> _Short task_
Please gather every line in the records below that contains the word "with" and copy each of those lines in full.

___

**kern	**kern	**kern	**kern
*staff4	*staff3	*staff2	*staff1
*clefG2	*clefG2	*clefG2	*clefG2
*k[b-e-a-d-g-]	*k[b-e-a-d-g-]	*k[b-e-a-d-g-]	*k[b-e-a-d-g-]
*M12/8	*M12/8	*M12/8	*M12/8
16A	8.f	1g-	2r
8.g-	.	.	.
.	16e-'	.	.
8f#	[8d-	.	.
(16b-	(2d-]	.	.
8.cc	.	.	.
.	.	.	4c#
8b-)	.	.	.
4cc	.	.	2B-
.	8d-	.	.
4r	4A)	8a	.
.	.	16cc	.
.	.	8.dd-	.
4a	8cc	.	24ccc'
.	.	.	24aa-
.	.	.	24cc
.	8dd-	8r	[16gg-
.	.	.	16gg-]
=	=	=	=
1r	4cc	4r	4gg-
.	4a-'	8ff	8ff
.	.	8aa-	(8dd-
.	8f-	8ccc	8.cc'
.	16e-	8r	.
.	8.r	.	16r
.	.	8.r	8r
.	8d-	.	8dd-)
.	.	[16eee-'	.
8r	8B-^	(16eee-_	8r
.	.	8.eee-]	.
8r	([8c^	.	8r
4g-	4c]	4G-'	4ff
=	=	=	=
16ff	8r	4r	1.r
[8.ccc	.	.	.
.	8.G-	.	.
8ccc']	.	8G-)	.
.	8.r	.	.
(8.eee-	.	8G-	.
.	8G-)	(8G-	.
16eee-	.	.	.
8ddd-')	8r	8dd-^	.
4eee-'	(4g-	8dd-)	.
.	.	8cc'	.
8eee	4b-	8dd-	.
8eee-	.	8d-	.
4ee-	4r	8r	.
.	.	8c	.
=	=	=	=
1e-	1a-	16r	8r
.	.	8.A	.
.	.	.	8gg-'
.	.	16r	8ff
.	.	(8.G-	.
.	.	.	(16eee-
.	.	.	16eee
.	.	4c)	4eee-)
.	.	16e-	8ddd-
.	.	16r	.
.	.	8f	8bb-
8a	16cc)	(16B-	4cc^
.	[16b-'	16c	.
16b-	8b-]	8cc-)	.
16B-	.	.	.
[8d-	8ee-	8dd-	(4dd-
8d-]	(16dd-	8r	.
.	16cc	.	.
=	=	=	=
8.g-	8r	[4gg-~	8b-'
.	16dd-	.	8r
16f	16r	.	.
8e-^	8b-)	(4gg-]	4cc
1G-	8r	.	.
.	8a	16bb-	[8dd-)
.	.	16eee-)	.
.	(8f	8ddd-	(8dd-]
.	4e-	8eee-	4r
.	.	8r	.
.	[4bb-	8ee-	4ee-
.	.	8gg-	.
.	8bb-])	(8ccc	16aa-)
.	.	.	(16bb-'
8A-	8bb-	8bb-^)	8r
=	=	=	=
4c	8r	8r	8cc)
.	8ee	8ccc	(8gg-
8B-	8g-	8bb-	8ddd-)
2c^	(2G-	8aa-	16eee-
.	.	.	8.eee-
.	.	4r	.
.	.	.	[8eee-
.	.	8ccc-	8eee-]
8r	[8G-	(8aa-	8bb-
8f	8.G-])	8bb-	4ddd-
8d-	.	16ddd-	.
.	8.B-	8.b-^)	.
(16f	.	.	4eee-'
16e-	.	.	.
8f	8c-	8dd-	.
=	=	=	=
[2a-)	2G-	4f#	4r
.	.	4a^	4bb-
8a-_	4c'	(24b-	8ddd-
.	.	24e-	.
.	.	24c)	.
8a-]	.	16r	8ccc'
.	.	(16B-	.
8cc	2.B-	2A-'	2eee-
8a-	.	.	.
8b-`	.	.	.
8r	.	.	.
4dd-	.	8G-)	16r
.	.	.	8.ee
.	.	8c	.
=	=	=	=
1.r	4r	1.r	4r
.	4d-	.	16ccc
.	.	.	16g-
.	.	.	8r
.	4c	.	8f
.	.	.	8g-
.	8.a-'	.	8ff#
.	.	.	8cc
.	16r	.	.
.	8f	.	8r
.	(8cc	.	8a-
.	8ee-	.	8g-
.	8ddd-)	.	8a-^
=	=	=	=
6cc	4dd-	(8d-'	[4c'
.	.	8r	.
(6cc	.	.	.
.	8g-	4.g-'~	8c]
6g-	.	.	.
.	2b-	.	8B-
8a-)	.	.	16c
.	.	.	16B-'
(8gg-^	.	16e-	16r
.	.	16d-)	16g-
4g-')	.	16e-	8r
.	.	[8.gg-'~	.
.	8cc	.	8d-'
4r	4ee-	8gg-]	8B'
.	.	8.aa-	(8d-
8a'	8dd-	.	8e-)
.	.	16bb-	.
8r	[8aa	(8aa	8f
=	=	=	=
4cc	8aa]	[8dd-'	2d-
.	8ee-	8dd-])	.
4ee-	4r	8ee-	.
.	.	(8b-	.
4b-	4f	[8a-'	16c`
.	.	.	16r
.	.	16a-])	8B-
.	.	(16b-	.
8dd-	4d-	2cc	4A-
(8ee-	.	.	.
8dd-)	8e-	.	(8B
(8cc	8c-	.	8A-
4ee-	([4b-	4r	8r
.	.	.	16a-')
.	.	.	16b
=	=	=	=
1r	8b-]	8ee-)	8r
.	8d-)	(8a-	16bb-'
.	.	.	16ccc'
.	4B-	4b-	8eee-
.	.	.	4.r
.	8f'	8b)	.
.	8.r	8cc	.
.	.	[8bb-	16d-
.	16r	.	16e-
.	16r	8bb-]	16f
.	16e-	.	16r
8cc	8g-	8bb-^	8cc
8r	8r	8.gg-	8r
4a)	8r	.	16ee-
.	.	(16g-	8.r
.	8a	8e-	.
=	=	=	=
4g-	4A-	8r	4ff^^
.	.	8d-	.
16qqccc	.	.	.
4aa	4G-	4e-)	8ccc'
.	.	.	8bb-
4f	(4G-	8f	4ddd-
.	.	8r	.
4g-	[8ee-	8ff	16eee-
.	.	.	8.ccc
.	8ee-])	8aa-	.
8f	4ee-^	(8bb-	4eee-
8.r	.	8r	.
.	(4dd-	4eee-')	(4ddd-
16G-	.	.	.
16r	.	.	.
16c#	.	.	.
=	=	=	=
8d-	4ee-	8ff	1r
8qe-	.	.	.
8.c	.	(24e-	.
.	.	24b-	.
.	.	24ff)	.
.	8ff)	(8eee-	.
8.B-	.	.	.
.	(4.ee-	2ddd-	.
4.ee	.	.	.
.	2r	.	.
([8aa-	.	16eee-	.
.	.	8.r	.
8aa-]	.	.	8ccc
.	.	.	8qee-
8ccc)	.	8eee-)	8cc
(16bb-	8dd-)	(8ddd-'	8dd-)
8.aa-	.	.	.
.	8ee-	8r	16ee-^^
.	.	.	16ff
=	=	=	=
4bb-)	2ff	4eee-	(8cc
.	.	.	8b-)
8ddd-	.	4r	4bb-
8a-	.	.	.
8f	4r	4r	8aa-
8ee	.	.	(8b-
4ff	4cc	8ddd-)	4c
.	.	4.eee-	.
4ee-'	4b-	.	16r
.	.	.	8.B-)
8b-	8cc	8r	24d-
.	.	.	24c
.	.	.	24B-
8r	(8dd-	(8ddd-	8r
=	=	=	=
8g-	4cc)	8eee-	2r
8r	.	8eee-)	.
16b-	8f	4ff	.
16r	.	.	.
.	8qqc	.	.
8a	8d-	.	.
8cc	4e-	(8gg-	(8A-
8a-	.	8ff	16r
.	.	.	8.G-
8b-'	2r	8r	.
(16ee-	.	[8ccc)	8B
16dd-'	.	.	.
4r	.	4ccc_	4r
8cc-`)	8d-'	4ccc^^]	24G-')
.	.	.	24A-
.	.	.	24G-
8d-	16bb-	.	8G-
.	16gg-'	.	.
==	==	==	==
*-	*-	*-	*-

___

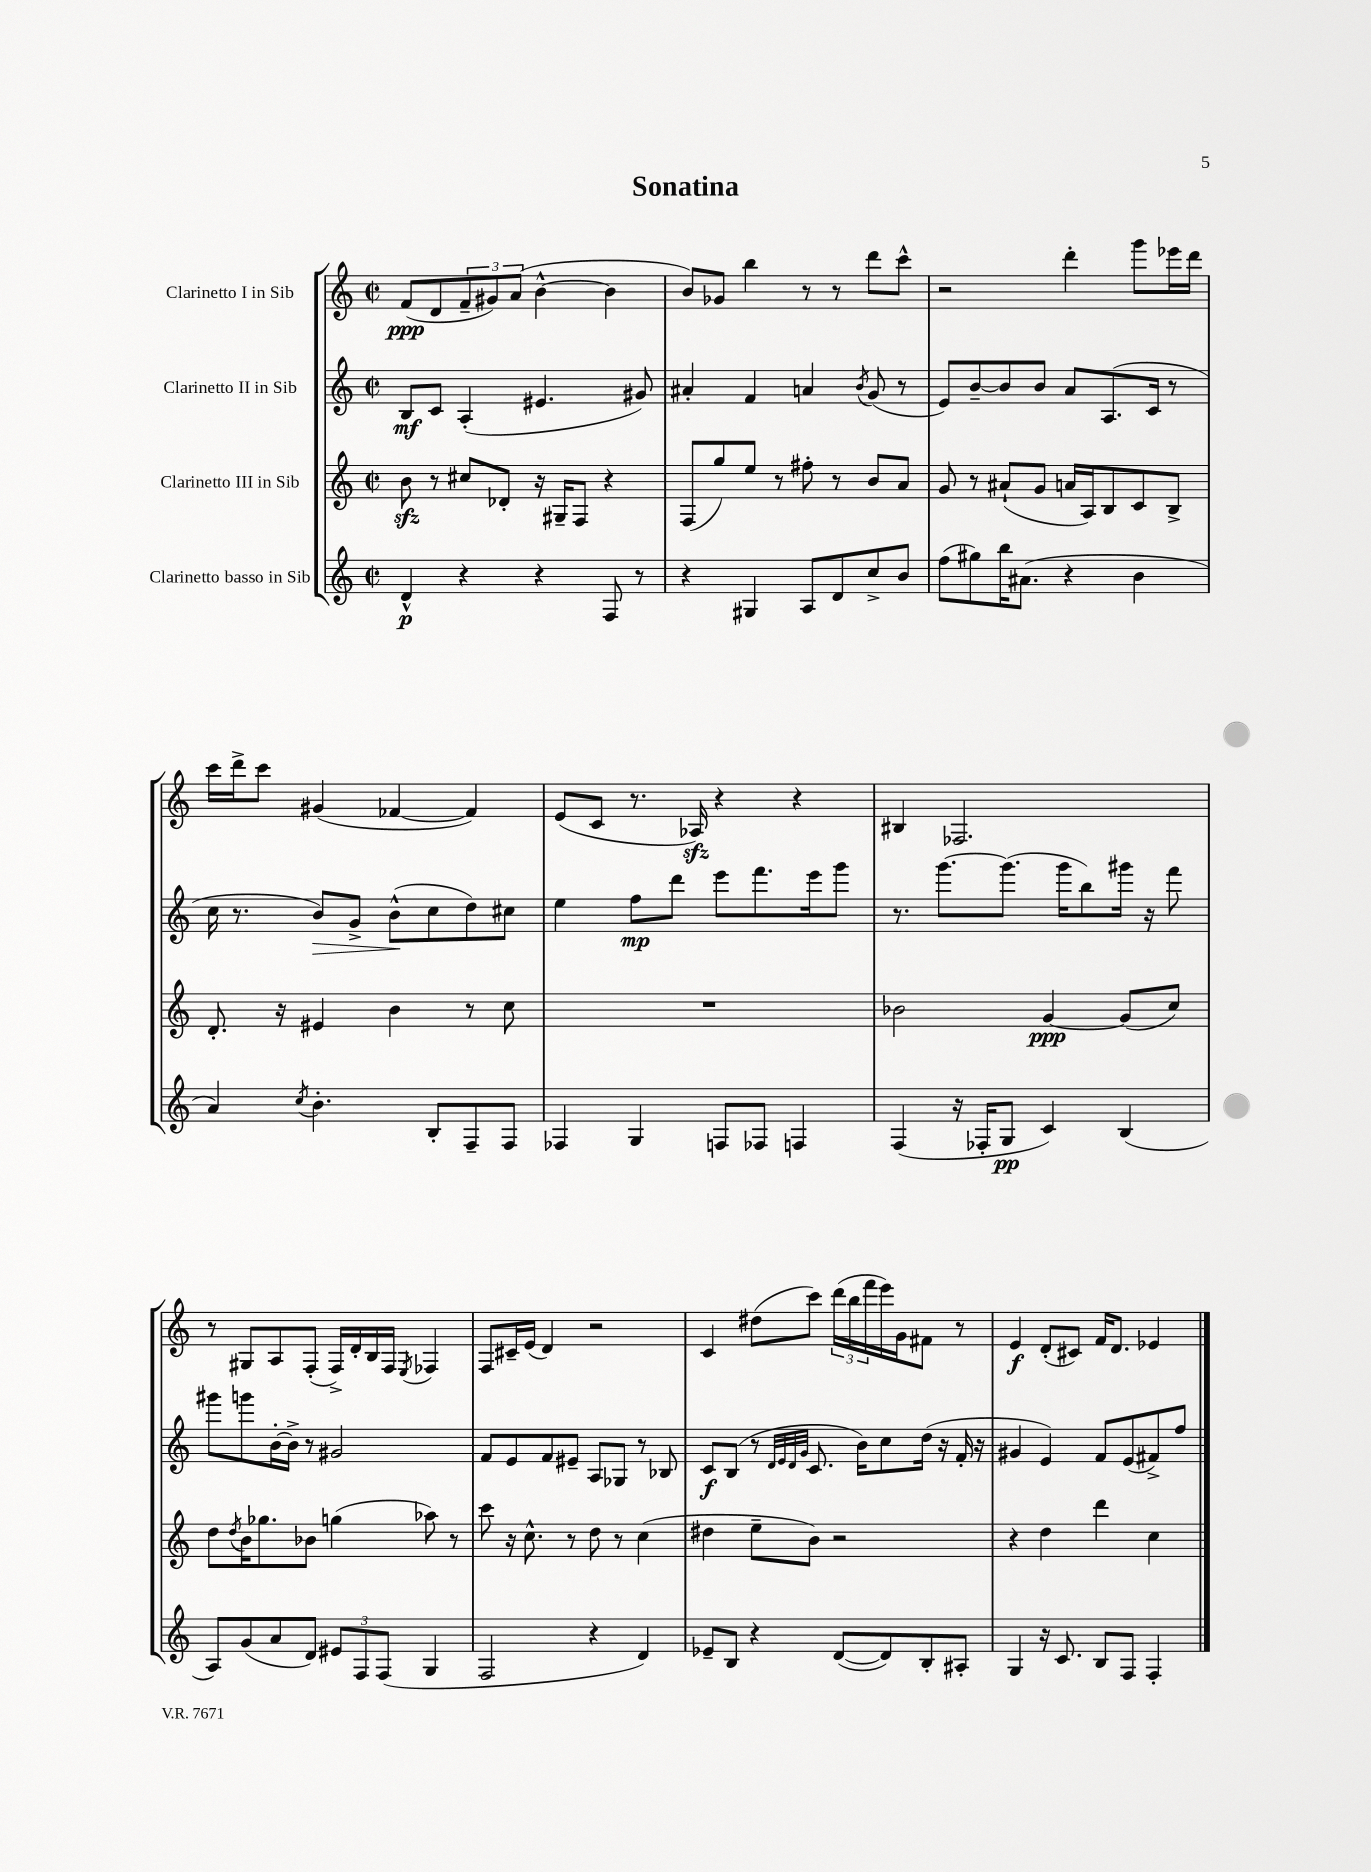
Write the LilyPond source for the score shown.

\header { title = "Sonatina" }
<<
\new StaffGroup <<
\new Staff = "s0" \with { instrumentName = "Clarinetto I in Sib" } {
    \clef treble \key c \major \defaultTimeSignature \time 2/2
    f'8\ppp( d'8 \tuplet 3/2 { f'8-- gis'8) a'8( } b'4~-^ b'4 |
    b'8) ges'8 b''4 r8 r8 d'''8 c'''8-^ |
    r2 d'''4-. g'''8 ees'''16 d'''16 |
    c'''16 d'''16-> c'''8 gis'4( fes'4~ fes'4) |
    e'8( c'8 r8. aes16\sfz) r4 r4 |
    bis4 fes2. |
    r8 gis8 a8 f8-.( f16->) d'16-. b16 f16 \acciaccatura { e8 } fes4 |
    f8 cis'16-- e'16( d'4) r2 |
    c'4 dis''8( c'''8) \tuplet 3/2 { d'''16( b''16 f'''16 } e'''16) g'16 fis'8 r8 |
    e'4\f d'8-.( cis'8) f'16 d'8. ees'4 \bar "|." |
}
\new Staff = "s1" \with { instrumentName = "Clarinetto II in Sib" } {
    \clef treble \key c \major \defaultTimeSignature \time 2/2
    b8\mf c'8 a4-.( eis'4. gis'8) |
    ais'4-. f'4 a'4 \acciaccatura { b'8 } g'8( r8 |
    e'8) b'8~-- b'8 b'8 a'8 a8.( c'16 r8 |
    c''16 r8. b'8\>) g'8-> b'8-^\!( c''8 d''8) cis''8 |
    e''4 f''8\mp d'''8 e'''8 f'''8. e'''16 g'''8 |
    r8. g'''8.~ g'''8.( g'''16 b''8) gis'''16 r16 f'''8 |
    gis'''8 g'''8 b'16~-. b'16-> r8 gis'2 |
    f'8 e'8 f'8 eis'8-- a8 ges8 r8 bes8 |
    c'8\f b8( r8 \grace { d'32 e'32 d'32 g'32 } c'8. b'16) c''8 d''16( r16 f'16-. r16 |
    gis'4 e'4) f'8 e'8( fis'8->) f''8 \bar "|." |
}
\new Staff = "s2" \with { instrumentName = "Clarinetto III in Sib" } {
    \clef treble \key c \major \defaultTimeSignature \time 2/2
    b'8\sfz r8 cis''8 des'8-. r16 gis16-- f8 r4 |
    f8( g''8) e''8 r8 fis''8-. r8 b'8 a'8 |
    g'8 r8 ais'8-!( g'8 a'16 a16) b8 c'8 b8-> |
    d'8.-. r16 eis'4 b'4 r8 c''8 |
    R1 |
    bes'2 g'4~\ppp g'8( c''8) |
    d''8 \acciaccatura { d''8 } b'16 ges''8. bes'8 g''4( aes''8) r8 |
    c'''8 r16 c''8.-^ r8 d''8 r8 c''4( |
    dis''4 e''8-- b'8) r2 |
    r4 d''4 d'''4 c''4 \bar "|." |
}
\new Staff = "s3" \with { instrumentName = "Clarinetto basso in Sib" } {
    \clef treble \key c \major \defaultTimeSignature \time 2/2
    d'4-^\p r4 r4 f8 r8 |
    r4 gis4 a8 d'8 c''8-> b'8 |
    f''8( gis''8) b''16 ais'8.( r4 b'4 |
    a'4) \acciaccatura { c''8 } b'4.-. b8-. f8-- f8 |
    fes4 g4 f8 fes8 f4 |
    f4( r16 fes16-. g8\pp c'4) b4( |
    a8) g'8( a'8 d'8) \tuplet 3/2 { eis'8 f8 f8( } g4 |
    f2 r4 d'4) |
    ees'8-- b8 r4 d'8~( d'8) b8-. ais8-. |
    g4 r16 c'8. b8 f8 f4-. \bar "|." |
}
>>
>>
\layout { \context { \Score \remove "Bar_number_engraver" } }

___

> _Full output_
\new Staff = "s0" \with { instrumentName = "Clarinetto I in Sib" } {
\new Staff = "s1" \with { instrumentName = "Clarinetto II in Sib" } {
\new Staff = "s2" \with { instrumentName = "Clarinetto III in Sib" } {
\new Staff = "s3" \with { instrumentName = "Clarinetto basso in Sib" } {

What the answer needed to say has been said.